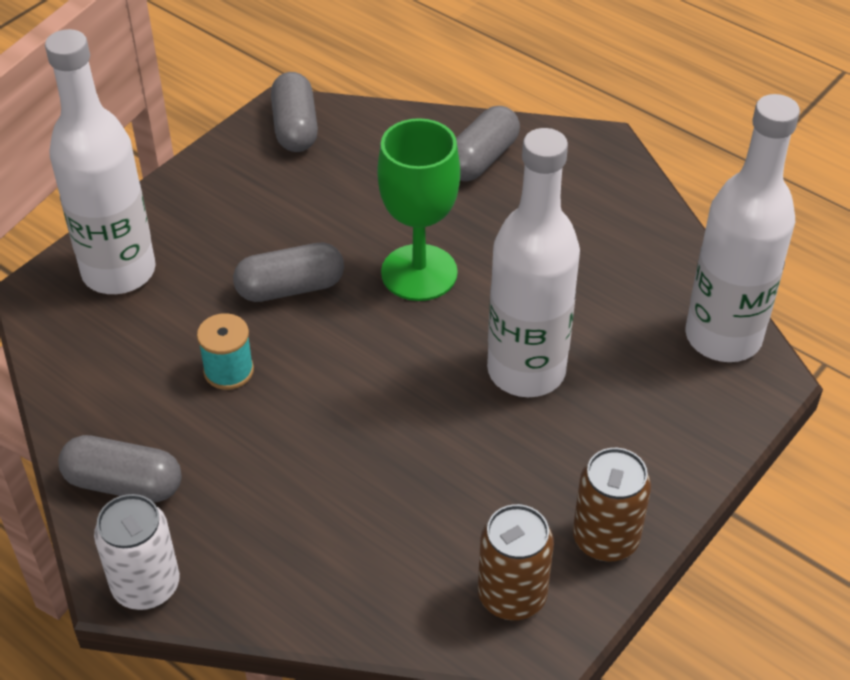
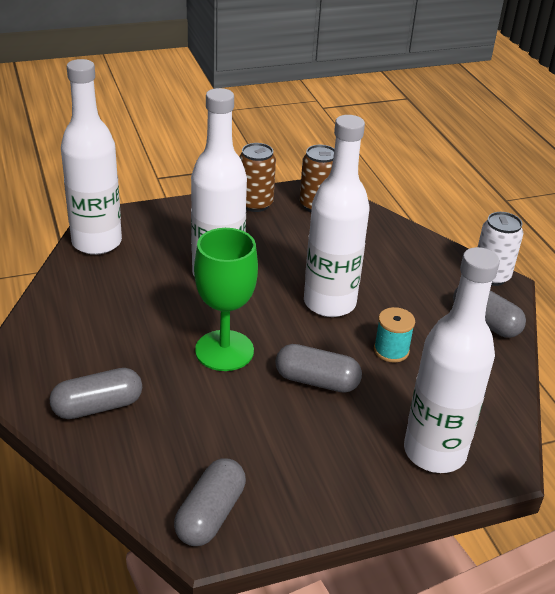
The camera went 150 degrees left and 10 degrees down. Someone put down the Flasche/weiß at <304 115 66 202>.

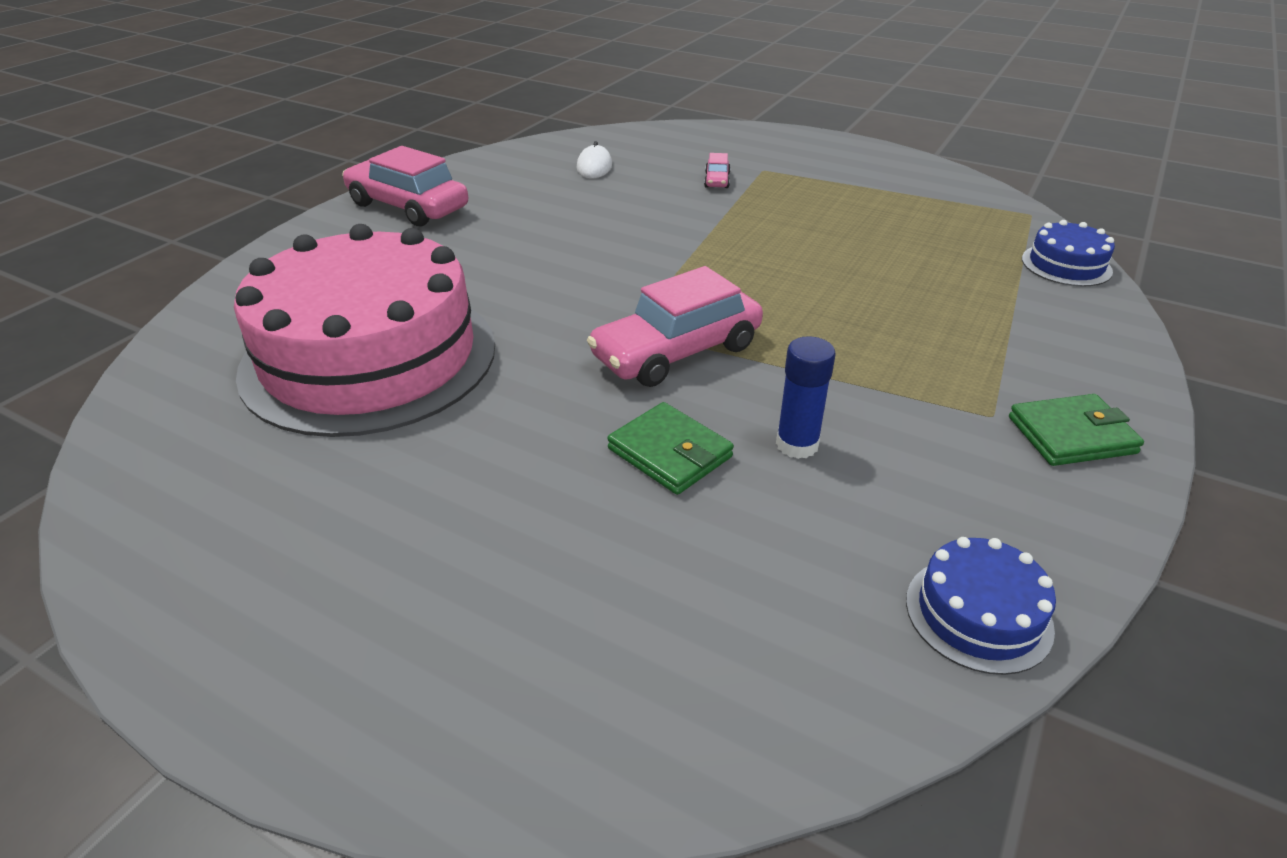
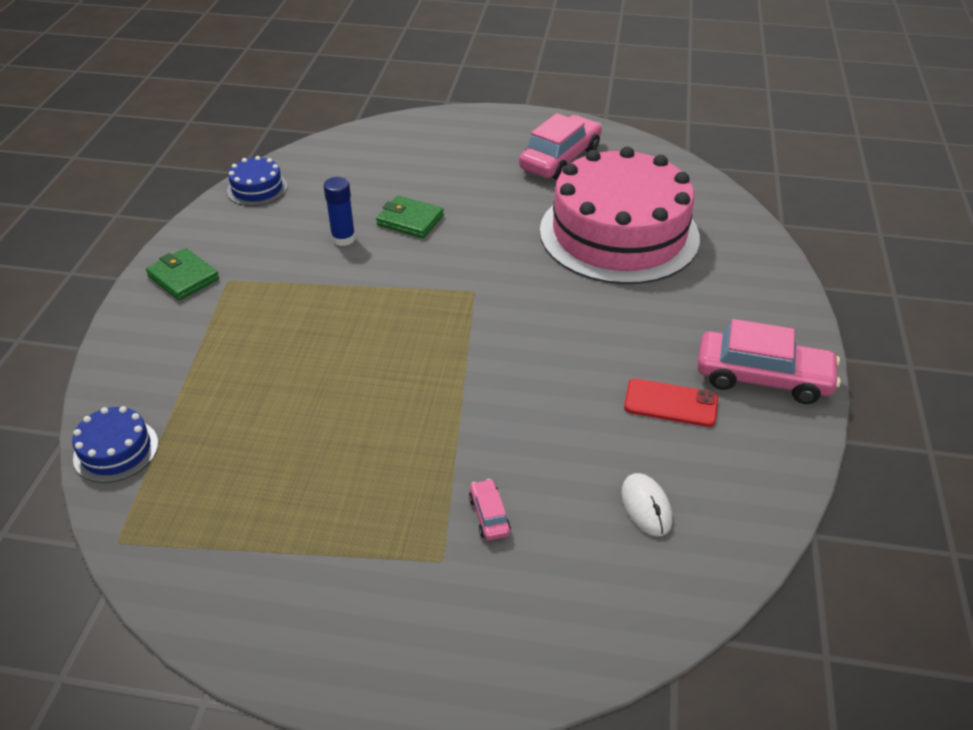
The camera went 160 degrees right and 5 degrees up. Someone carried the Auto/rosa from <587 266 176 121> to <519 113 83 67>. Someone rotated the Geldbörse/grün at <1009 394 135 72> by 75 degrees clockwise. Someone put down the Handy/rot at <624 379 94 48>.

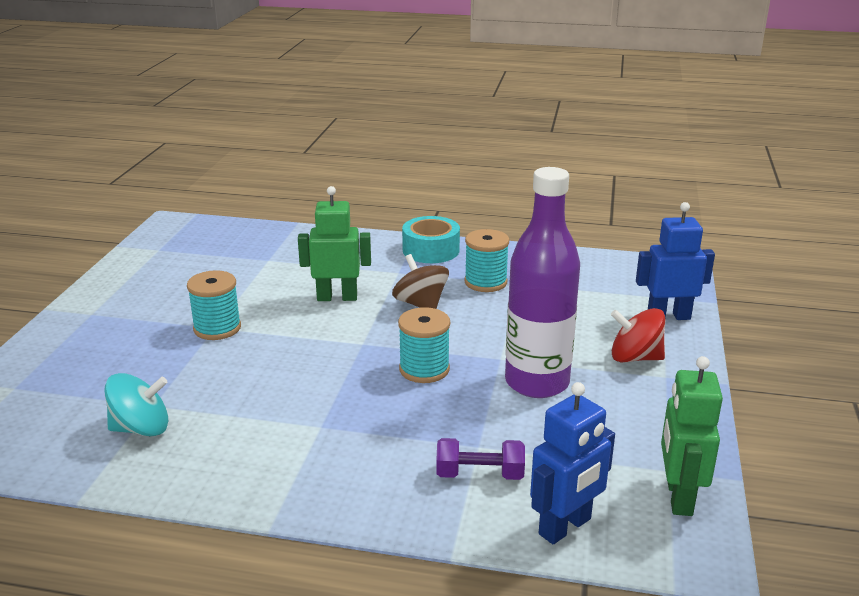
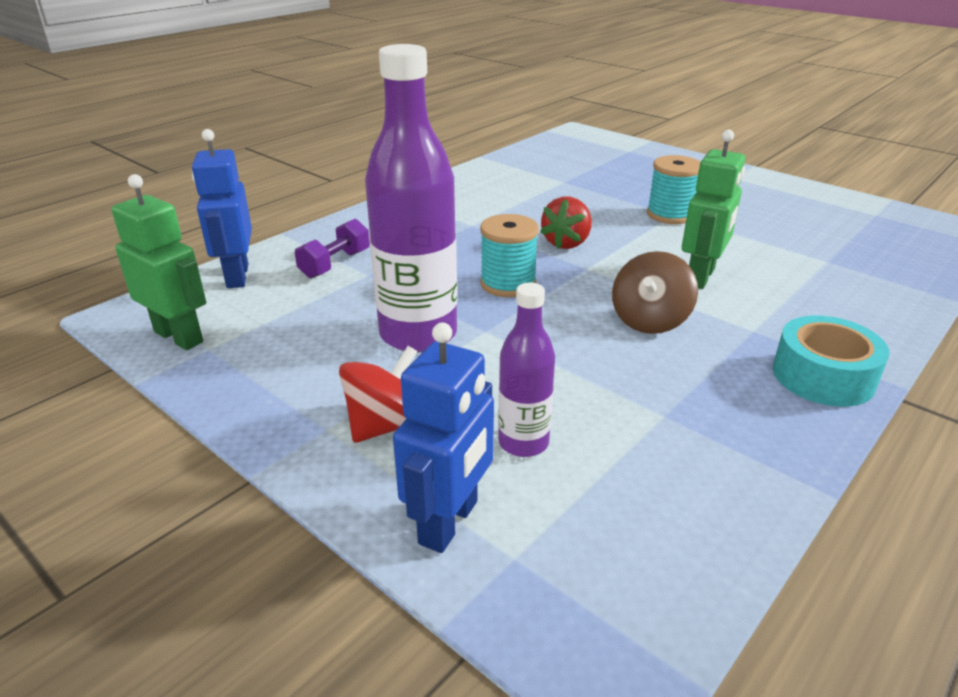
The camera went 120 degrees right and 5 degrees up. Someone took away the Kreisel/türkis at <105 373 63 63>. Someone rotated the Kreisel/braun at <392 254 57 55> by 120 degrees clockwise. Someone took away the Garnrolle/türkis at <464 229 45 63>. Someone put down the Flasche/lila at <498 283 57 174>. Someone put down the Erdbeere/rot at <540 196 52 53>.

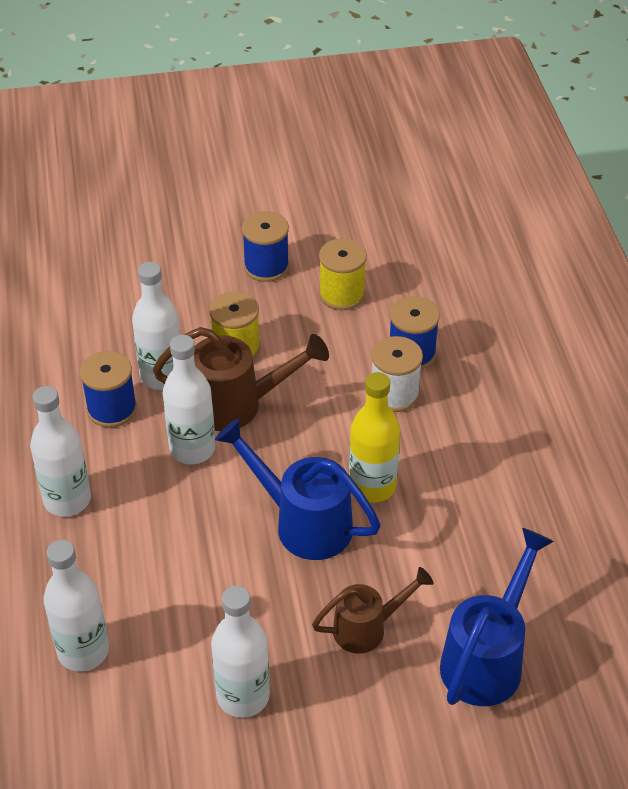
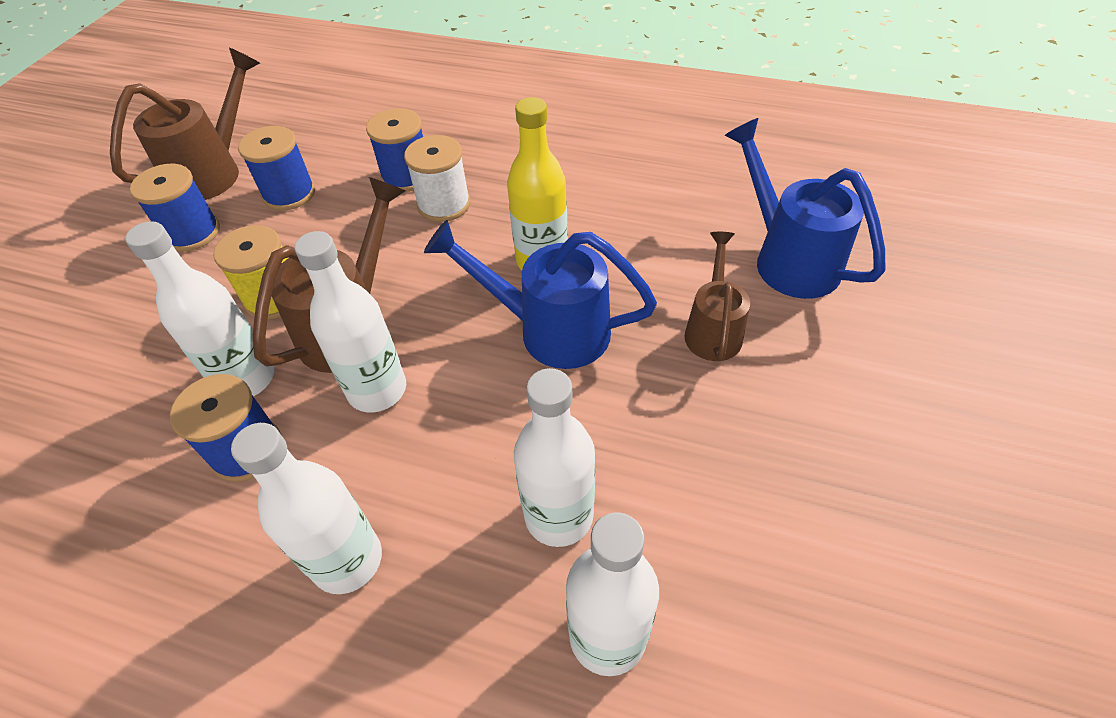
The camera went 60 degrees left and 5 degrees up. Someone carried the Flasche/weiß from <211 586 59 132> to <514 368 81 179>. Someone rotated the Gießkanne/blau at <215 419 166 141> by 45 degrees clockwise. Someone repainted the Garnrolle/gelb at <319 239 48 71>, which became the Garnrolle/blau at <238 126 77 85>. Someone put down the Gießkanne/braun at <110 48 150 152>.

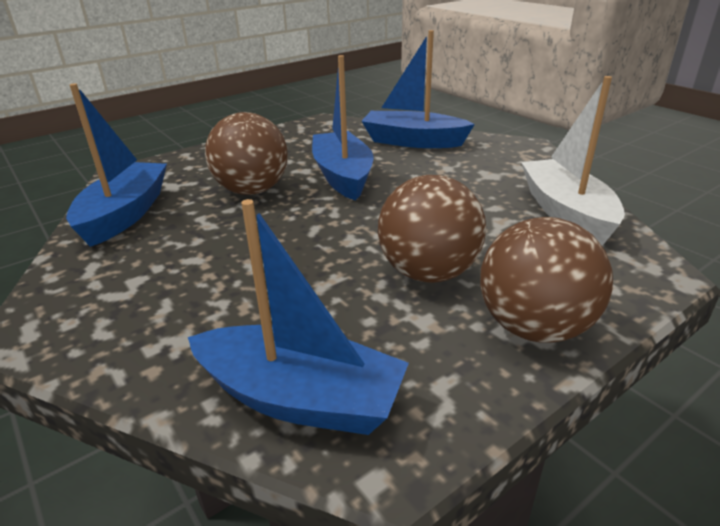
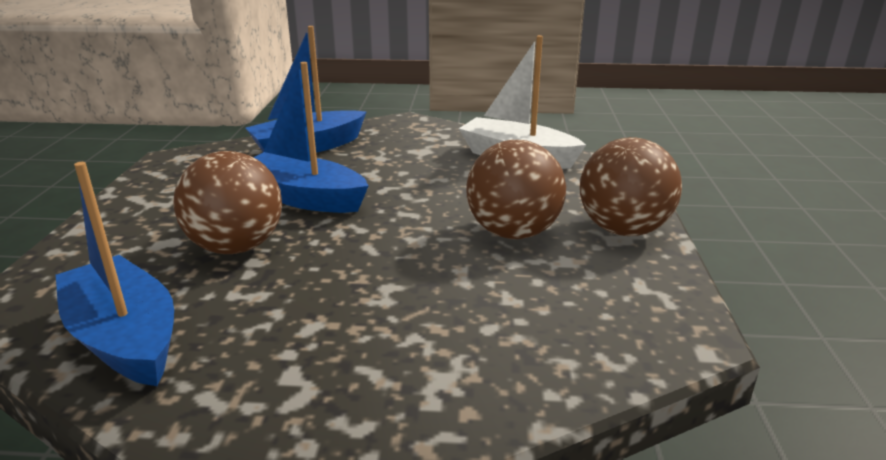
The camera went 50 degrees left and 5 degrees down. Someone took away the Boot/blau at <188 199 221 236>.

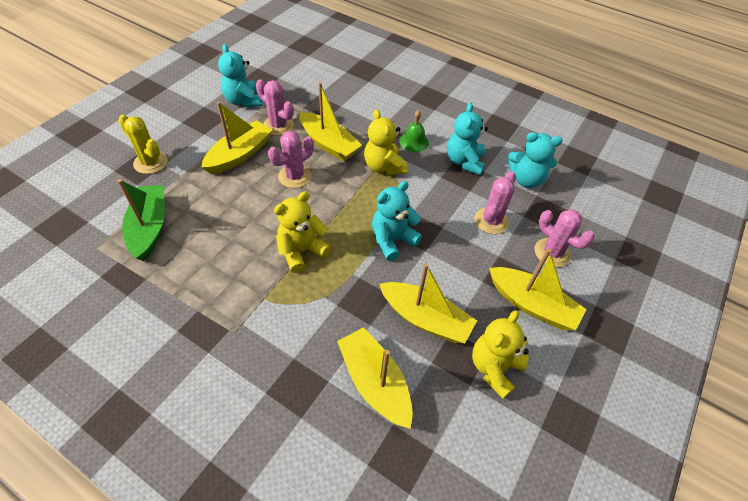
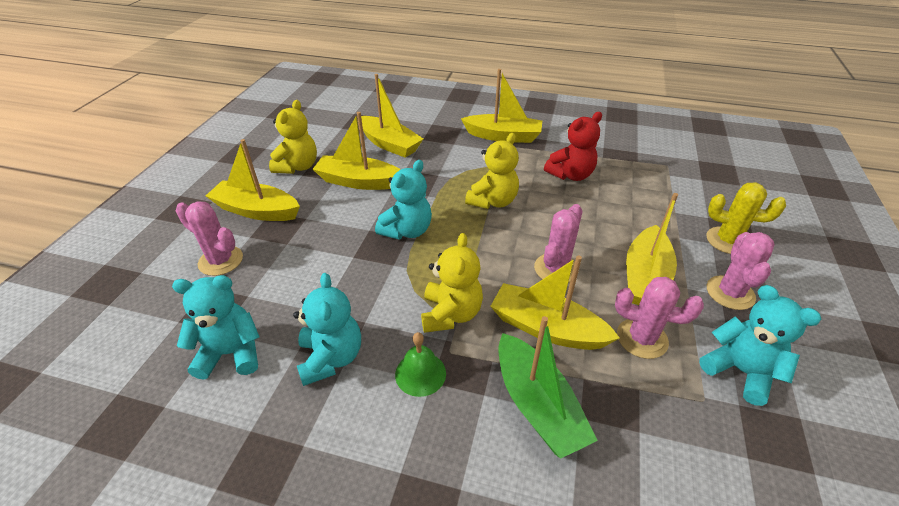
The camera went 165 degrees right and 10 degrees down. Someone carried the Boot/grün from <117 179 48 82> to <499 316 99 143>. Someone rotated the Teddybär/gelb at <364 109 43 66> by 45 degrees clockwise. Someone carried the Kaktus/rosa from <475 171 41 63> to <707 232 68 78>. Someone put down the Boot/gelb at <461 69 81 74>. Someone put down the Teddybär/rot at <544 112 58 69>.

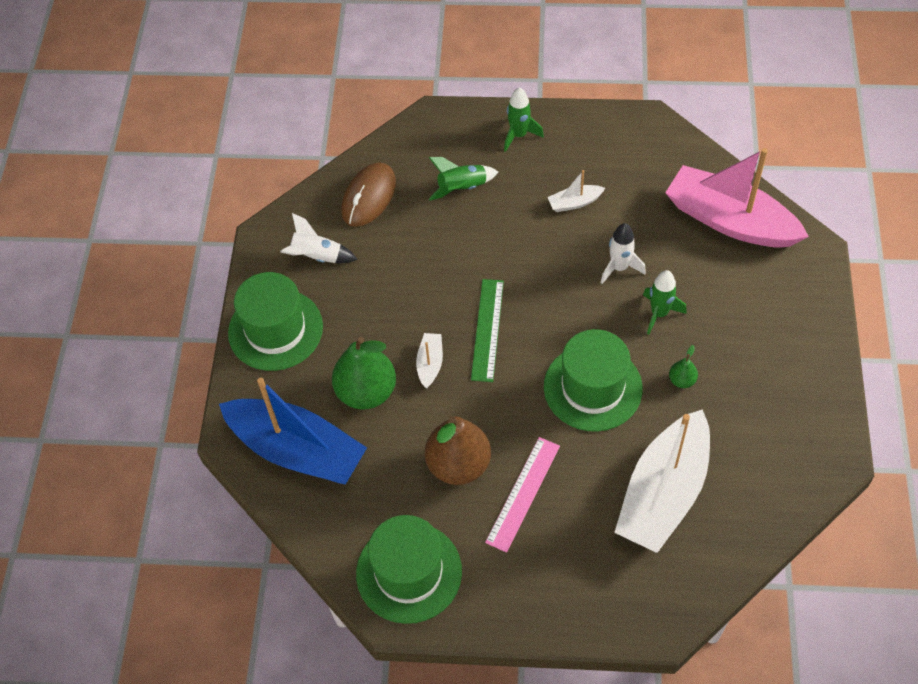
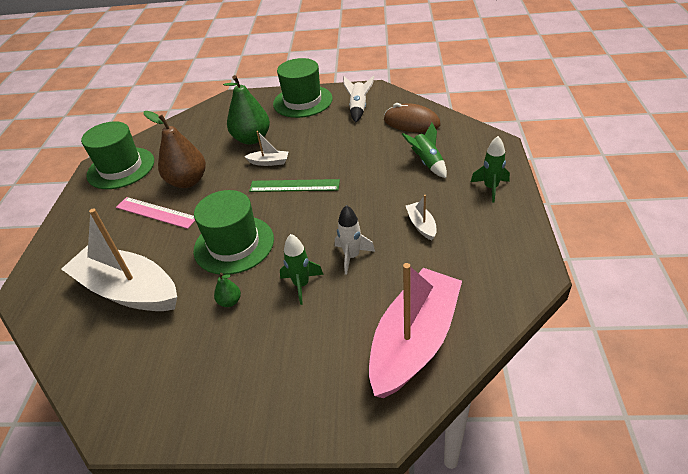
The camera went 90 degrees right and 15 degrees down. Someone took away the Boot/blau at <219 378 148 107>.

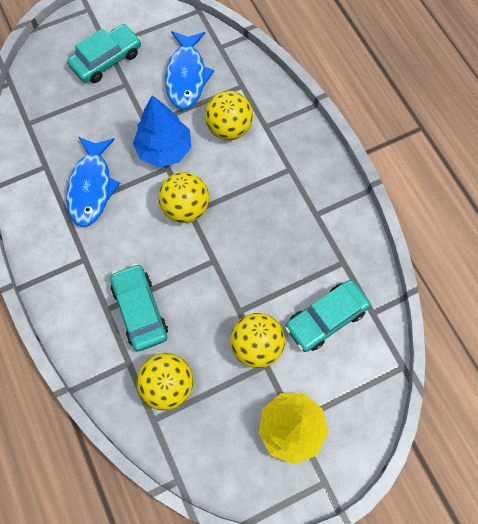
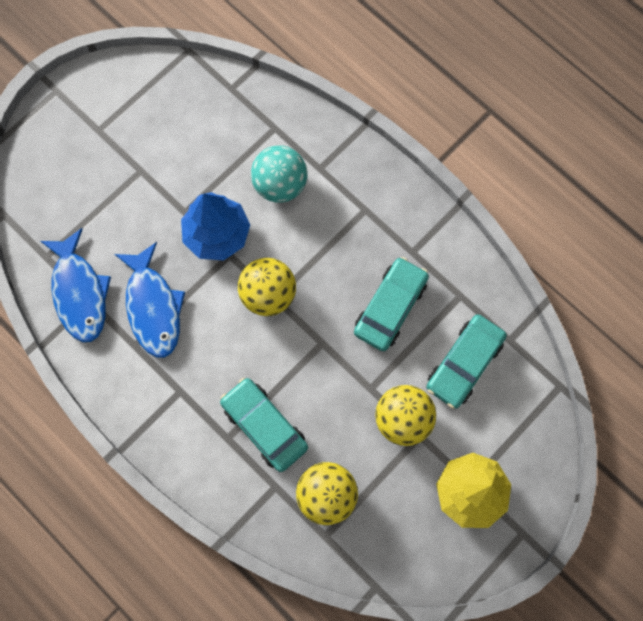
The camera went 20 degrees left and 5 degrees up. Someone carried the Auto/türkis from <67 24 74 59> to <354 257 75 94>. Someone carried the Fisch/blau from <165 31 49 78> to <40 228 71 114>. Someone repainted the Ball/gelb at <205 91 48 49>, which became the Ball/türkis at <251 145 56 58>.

· · · · ·

Word for word, repeat the lines of data above, omitting every picture.

The camera went 150 degrees left and 10 degrees down. Someone put down the Flasche/weiß at <304 115 66 202>.

The camera went 160 degrees right and 5 degrees up. Someone carried the Auto/rosa from <587 266 176 121> to <519 113 83 67>. Someone rotated the Geldbörse/grün at <1009 394 135 72> by 75 degrees clockwise. Someone put down the Handy/rot at <624 379 94 48>.

The camera went 120 degrees right and 5 degrees up. Someone took away the Kreisel/türkis at <105 373 63 63>. Someone rotated the Kreisel/braun at <392 254 57 55> by 120 degrees clockwise. Someone took away the Garnrolle/türkis at <464 229 45 63>. Someone put down the Flasche/lila at <498 283 57 174>. Someone put down the Erdbeere/rot at <540 196 52 53>.

The camera went 60 degrees left and 5 degrees up. Someone carried the Flasche/weiß from <211 586 59 132> to <514 368 81 179>. Someone rotated the Gießkanne/blau at <215 419 166 141> by 45 degrees clockwise. Someone repainted the Garnrolle/gelb at <319 239 48 71>, which became the Garnrolle/blau at <238 126 77 85>. Someone put down the Gießkanne/braun at <110 48 150 152>.

The camera went 50 degrees left and 5 degrees down. Someone took away the Boot/blau at <188 199 221 236>.

The camera went 165 degrees right and 10 degrees down. Someone carried the Boot/grün from <117 179 48 82> to <499 316 99 143>. Someone rotated the Teddybär/gelb at <364 109 43 66> by 45 degrees clockwise. Someone carried the Kaktus/rosa from <475 171 41 63> to <707 232 68 78>. Someone put down the Boot/gelb at <461 69 81 74>. Someone put down the Teddybär/rot at <544 112 58 69>.

The camera went 90 degrees right and 15 degrees down. Someone took away the Boot/blau at <219 378 148 107>.

The camera went 20 degrees left and 5 degrees up. Someone carried the Auto/türkis from <67 24 74 59> to <354 257 75 94>. Someone carried the Fisch/blau from <165 31 49 78> to <40 228 71 114>. Someone repainted the Ball/gelb at <205 91 48 49>, which became the Ball/türkis at <251 145 56 58>.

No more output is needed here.